# Exercise aim
Extract precisely the lines that run from the line containing "blue eraser: 1 -> 3" to the end of the records below, with both ends included and pictures omitted.

# Material provided
_ _ _

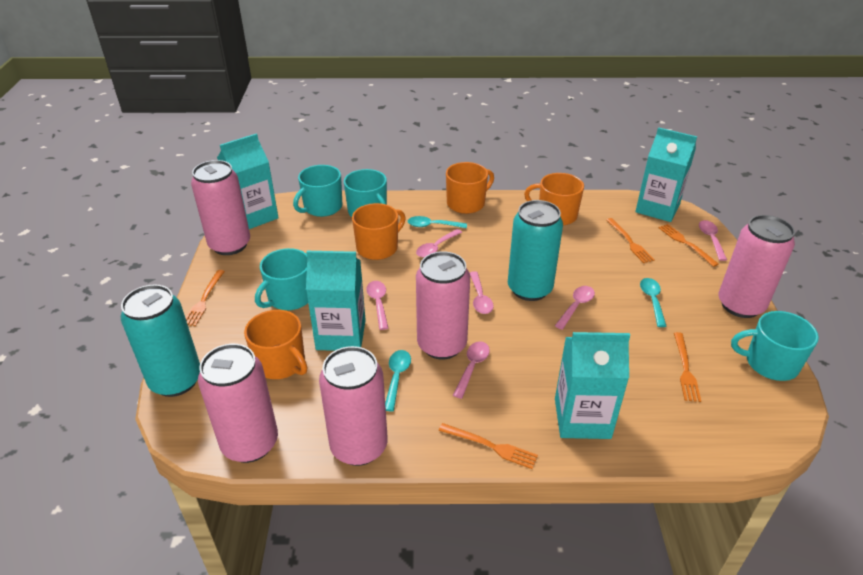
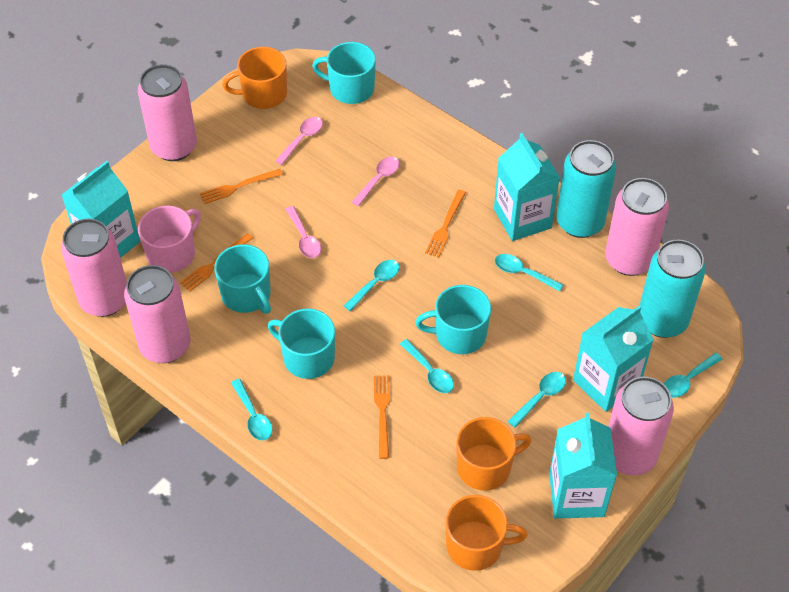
orange fork: 5 -> 4
orange mug: 4 -> 3
pink mug: 0 -> 1
pink spoon: 6 -> 3
turquoise spoon: 3 -> 6

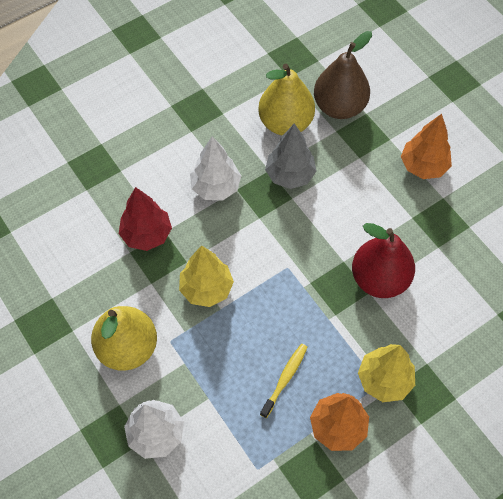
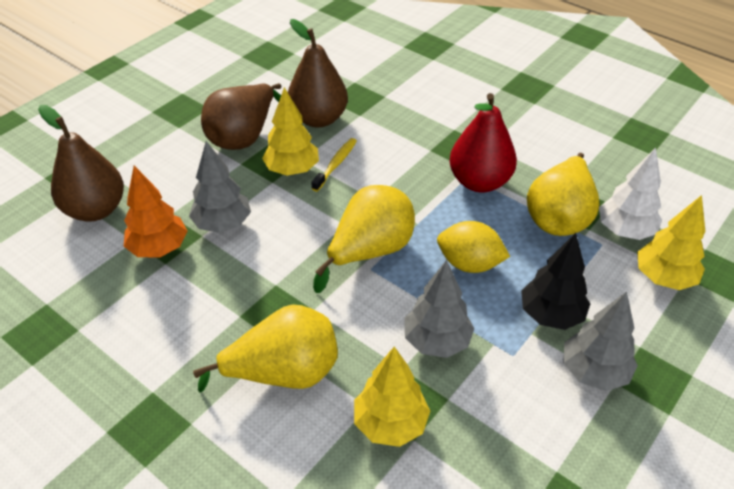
black tree: 0 -> 1
brown pear: 1 -> 3
grey tree: 1 -> 3
orange tree: 2 -> 1
red tree: 1 -> 0
white tree: 2 -> 1
yellow lemon: 0 -> 1
yellow pear: 2 -> 3
yellow tree: 2 -> 3

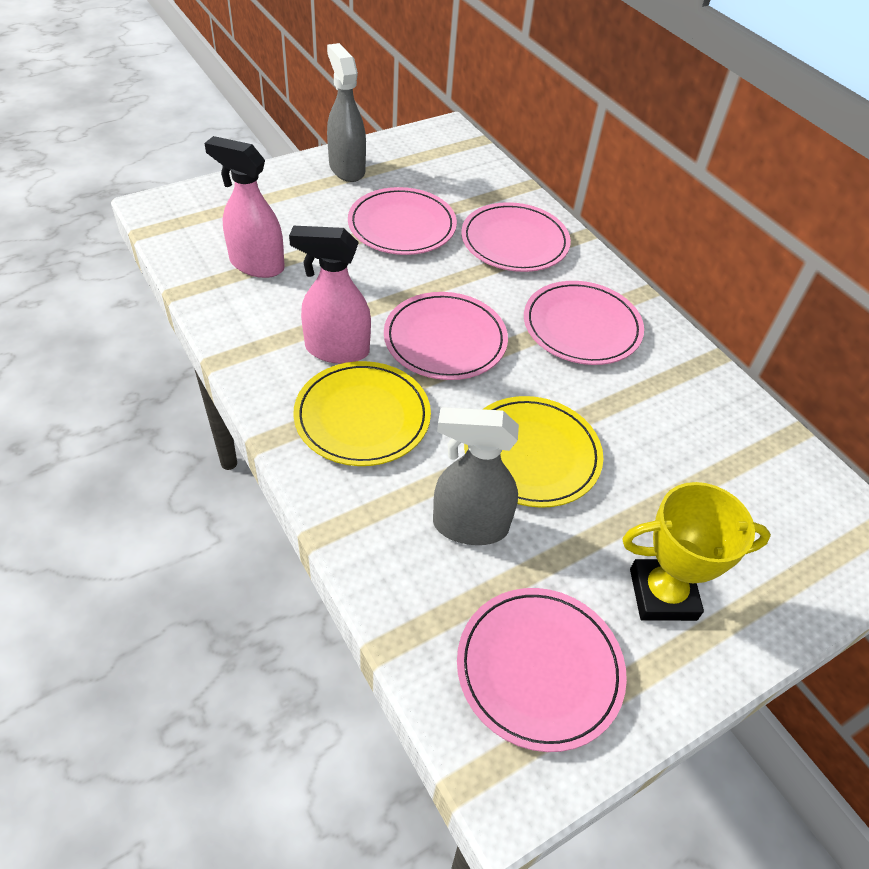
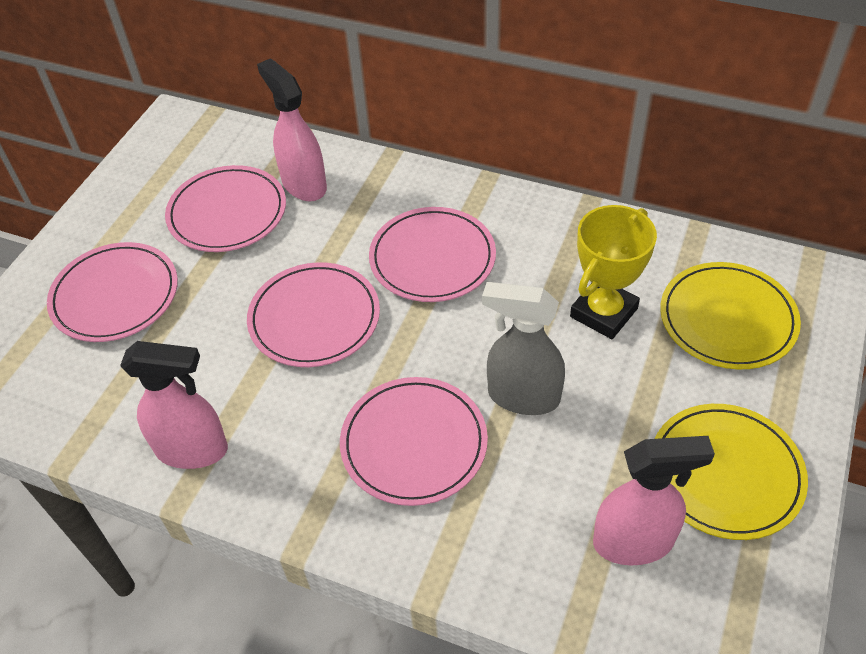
grey spray bottle: 2 -> 1
pink spray bottle: 2 -> 3

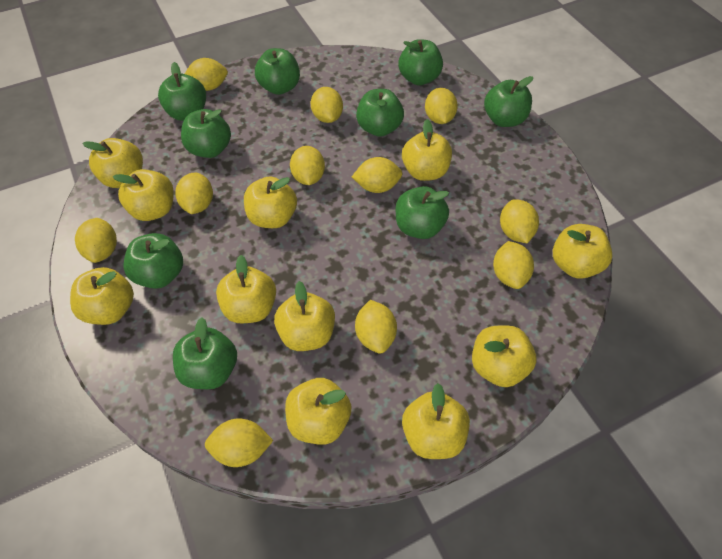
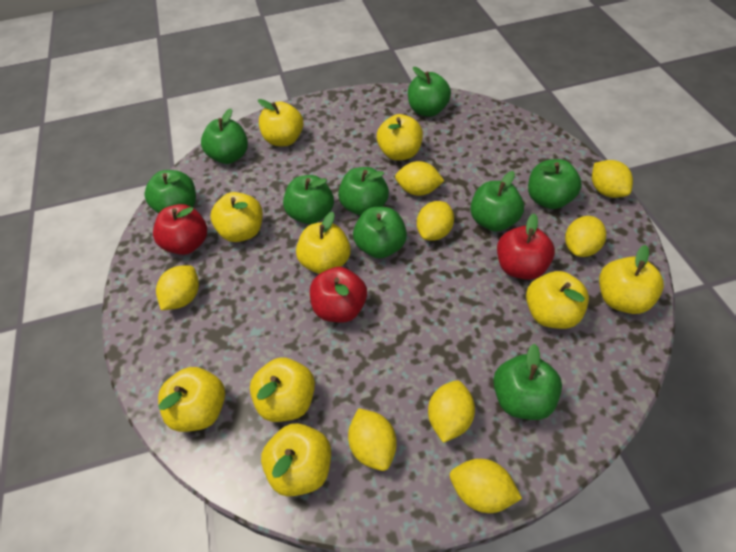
red apple: 0 -> 3
yellow apple: 11 -> 9
yellow lemon: 11 -> 8

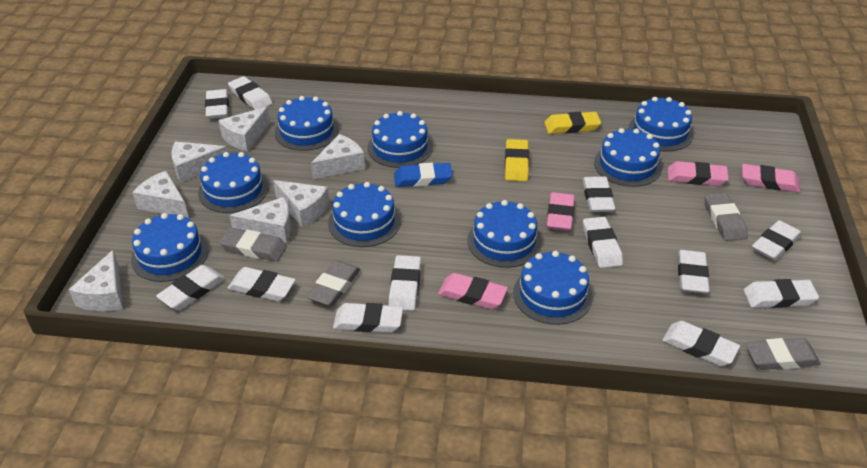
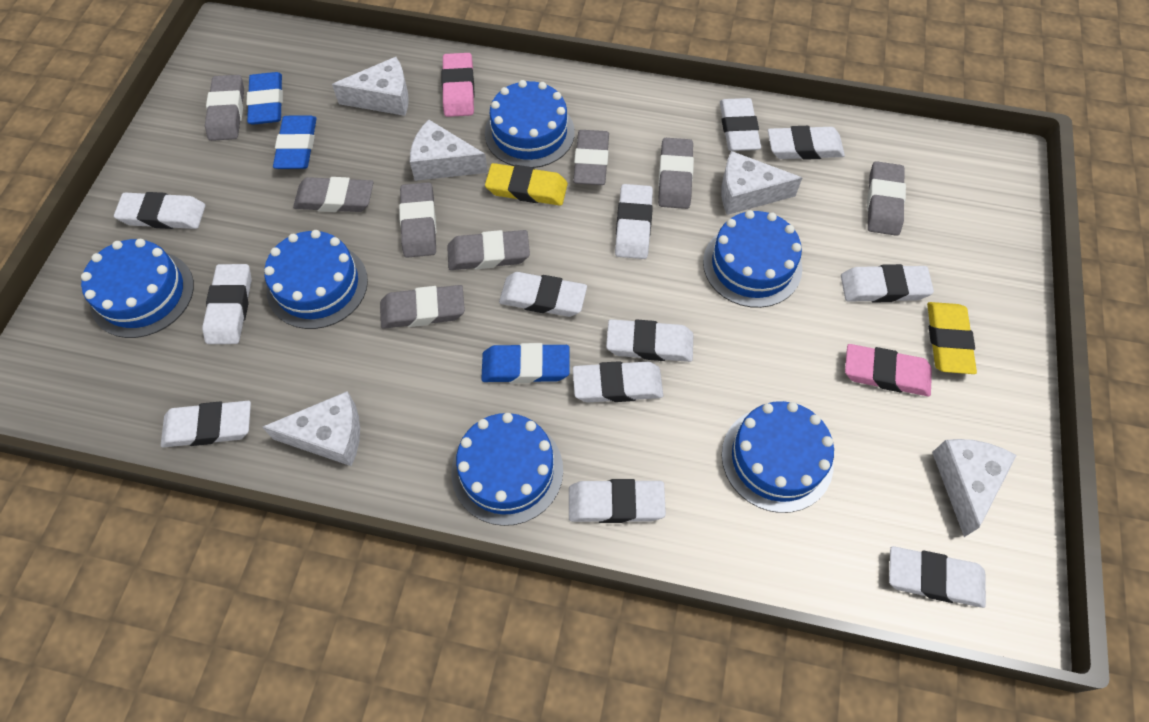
blue cake: 9 -> 6
blue eraser: 1 -> 3
grey eraser: 4 -> 8
pink eraser: 4 -> 2
white cheese: 7 -> 5

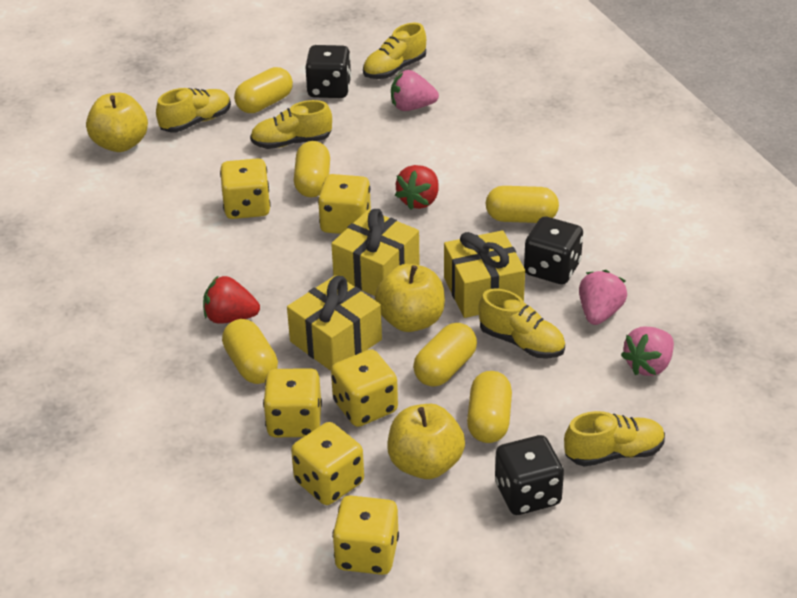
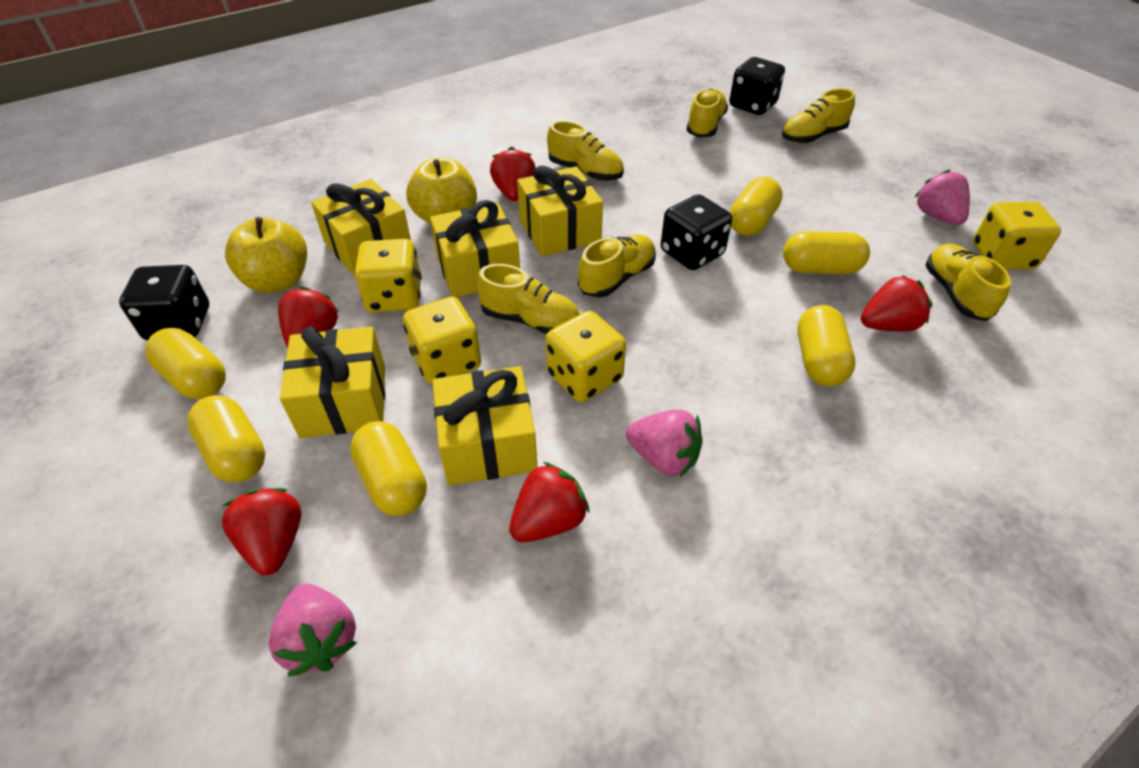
red strawberry: 2 -> 5
yellow apple: 3 -> 2
yellow dice: 6 -> 4
yellow gift: 3 -> 5
yellow shoe: 5 -> 6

_ _ _

# Solution to this task
blue eraser: 1 -> 3
grey eraser: 4 -> 8
pink eraser: 4 -> 2
white cheese: 7 -> 5

red strawberry: 2 -> 5
yellow apple: 3 -> 2
yellow dice: 6 -> 4
yellow gift: 3 -> 5
yellow shoe: 5 -> 6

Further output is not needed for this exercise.